EJERCICIO —
Extrae y copia todas las líneas que contengan la cadena "place".
═══ DATOS
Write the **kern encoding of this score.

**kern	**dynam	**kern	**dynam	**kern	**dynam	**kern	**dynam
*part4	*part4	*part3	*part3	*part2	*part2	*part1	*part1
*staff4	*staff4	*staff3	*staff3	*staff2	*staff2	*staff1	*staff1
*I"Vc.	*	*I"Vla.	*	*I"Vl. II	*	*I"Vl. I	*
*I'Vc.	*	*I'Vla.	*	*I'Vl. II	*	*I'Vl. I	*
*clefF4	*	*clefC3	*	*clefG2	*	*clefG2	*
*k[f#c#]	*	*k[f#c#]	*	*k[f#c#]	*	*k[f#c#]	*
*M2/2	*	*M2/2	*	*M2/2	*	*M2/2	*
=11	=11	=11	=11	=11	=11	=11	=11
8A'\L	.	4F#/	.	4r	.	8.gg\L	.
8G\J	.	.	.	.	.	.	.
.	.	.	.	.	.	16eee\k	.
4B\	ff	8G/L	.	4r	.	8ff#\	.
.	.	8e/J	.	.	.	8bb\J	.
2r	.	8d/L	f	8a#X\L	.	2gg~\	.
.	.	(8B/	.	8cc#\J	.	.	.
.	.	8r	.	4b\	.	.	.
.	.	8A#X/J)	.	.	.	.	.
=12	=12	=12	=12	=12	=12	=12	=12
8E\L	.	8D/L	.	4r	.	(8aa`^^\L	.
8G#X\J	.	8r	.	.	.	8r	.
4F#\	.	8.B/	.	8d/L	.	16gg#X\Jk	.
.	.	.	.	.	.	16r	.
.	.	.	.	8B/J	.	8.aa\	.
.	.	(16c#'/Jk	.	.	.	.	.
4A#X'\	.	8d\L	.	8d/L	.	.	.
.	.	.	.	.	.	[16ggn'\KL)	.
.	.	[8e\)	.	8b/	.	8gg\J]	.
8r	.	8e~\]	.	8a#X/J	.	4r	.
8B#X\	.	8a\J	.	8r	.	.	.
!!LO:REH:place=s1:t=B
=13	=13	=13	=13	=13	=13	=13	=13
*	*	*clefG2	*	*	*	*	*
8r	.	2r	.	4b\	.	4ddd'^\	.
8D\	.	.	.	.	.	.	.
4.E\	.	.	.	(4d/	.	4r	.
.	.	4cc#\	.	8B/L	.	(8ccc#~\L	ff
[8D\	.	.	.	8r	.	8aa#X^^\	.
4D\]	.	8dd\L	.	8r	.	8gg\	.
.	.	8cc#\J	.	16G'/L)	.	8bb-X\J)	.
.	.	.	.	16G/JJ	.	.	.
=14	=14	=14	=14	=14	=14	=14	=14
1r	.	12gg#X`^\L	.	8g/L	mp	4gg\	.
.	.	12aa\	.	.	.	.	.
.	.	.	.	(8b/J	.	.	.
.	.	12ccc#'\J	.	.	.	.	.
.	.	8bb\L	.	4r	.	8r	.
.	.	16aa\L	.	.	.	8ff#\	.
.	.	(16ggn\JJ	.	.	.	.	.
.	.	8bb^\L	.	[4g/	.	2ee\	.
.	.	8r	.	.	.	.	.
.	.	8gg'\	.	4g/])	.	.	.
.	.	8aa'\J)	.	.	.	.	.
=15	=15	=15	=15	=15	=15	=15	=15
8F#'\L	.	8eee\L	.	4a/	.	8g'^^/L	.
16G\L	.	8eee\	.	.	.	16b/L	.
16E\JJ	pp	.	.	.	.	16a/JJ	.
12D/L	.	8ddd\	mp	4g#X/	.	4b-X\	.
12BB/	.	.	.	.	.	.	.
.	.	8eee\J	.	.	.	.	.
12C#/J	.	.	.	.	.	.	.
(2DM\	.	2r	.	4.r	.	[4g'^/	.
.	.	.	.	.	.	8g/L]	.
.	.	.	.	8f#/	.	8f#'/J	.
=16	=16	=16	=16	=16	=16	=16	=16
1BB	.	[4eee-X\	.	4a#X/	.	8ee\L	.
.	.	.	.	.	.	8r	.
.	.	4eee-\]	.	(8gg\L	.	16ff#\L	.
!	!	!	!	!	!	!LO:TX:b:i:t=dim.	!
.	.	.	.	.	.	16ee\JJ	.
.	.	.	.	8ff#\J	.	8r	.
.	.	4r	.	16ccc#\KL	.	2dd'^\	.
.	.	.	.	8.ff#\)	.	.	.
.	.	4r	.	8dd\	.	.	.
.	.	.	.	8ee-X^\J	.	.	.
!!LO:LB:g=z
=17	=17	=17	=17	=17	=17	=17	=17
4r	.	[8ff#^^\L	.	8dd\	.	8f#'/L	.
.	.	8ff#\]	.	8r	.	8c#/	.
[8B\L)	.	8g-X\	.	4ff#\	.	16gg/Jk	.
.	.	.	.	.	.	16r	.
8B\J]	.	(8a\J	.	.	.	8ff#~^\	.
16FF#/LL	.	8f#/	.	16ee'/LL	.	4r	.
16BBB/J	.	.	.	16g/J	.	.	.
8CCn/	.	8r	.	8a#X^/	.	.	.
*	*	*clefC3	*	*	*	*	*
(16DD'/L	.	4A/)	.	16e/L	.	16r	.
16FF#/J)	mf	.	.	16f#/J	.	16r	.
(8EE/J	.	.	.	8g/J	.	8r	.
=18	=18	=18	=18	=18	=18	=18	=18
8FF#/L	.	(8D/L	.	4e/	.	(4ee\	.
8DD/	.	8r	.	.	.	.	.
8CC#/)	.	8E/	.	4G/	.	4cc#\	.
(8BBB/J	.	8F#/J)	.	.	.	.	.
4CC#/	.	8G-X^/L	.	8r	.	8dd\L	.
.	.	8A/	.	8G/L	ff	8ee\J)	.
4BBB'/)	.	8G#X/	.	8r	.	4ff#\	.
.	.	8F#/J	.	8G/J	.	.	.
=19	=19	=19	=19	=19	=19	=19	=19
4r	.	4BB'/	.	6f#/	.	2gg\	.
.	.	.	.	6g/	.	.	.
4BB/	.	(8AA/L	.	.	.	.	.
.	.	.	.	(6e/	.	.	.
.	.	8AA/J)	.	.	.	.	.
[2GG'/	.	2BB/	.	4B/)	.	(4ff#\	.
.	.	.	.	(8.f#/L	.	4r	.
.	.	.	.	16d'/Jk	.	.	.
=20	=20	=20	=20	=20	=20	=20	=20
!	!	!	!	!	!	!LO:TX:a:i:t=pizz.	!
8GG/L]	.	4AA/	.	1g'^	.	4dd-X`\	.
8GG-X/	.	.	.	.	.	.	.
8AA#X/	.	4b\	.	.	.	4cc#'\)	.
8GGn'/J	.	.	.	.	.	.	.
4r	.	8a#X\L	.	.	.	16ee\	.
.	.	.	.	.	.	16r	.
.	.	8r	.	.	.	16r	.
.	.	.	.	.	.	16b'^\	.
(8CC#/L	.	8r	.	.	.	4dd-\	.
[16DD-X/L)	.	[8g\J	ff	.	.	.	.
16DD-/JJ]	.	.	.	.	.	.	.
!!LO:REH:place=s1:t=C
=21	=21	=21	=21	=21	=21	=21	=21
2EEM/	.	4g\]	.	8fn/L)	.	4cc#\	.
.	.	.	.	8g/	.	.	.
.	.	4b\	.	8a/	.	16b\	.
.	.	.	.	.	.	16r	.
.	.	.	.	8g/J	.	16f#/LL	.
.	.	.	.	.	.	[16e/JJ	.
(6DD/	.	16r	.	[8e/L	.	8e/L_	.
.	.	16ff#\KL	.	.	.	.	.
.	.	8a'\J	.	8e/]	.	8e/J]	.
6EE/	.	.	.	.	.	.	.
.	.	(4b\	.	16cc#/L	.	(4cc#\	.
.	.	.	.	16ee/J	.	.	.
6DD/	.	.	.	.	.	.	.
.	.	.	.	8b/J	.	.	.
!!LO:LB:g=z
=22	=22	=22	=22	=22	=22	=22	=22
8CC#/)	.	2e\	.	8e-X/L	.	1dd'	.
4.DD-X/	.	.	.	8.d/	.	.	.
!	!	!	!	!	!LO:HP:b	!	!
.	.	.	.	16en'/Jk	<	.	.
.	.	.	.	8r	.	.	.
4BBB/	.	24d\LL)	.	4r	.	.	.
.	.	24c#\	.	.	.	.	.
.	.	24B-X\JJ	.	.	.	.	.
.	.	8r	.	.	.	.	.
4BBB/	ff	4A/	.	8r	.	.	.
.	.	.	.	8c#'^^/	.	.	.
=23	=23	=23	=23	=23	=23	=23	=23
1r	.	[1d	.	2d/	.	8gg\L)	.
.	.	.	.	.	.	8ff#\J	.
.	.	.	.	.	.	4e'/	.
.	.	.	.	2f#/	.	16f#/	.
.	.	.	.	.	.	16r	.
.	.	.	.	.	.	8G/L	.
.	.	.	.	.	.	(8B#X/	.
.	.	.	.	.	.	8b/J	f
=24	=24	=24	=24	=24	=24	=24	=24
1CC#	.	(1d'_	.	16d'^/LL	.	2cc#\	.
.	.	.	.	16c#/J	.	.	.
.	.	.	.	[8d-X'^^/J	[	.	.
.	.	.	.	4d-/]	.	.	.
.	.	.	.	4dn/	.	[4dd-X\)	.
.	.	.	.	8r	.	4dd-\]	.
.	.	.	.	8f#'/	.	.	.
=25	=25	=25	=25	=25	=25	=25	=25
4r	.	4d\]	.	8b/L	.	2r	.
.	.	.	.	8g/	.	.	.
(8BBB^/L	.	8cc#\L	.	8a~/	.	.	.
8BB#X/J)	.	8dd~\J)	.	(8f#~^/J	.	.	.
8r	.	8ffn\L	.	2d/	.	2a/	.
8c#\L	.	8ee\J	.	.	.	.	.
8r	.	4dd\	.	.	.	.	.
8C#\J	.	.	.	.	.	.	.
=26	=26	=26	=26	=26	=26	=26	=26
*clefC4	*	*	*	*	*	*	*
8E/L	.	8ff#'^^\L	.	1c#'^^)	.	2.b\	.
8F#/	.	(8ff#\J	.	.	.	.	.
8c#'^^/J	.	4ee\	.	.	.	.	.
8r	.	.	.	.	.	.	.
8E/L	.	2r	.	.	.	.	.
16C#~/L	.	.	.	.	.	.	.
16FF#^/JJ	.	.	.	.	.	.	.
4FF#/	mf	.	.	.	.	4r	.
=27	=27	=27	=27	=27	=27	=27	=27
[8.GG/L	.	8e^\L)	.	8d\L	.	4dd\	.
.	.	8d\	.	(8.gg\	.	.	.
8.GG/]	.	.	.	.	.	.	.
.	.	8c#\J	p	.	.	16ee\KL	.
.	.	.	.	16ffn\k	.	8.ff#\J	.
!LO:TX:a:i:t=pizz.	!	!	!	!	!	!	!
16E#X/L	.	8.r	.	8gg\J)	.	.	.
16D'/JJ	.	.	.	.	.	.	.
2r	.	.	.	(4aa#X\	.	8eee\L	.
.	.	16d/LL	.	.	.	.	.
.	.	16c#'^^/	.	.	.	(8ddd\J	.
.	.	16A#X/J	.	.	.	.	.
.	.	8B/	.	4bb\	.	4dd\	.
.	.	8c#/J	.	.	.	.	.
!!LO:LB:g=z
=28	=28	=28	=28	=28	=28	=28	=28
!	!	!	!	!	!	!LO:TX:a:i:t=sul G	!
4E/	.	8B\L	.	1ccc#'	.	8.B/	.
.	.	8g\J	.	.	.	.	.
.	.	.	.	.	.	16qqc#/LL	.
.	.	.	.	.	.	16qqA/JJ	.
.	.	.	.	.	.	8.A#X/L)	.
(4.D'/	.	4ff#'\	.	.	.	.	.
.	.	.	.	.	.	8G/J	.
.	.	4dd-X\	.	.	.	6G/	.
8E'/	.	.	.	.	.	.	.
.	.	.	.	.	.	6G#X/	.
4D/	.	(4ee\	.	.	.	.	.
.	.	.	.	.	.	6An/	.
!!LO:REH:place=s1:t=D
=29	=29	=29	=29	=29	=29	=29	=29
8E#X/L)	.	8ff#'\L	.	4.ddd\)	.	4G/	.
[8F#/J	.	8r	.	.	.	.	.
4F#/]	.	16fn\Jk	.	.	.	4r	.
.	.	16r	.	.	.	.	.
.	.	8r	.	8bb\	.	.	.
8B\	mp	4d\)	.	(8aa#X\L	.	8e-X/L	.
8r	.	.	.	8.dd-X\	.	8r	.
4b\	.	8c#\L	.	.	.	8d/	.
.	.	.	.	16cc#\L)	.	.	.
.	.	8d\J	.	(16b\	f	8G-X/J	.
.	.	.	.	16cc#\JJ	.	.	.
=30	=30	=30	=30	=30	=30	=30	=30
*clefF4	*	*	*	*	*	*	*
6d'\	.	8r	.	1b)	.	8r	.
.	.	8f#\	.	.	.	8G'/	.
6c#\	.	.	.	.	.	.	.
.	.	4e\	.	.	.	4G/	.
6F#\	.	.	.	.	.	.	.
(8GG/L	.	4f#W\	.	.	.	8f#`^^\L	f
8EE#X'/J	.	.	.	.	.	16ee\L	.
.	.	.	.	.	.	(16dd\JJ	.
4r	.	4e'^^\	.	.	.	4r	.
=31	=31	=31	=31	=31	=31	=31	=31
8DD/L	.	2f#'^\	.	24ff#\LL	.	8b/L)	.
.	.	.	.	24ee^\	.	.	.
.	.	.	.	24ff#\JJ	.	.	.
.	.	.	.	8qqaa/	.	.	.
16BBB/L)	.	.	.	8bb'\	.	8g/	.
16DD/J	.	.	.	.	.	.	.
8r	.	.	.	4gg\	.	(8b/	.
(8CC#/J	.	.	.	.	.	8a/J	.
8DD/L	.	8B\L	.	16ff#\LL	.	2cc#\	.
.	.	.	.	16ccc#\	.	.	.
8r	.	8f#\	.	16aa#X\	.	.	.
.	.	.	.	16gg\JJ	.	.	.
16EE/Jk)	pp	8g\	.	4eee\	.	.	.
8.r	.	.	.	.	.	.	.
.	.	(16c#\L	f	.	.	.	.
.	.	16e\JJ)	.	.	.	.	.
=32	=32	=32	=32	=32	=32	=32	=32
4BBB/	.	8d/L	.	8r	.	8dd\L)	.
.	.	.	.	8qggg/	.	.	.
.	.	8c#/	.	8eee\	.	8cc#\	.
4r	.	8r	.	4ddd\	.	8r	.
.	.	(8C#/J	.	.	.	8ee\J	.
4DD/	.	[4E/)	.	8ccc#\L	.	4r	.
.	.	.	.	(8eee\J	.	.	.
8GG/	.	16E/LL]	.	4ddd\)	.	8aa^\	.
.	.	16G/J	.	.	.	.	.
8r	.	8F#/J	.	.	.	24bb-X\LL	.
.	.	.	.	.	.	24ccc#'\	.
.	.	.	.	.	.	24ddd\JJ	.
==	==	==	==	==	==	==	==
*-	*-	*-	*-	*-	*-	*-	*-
══════
SOLUCIÓN COMPLETA —
!!LO:REH:place=s1:t=B
!!LO:REH:place=s1:t=C
!!LO:REH:place=s1:t=D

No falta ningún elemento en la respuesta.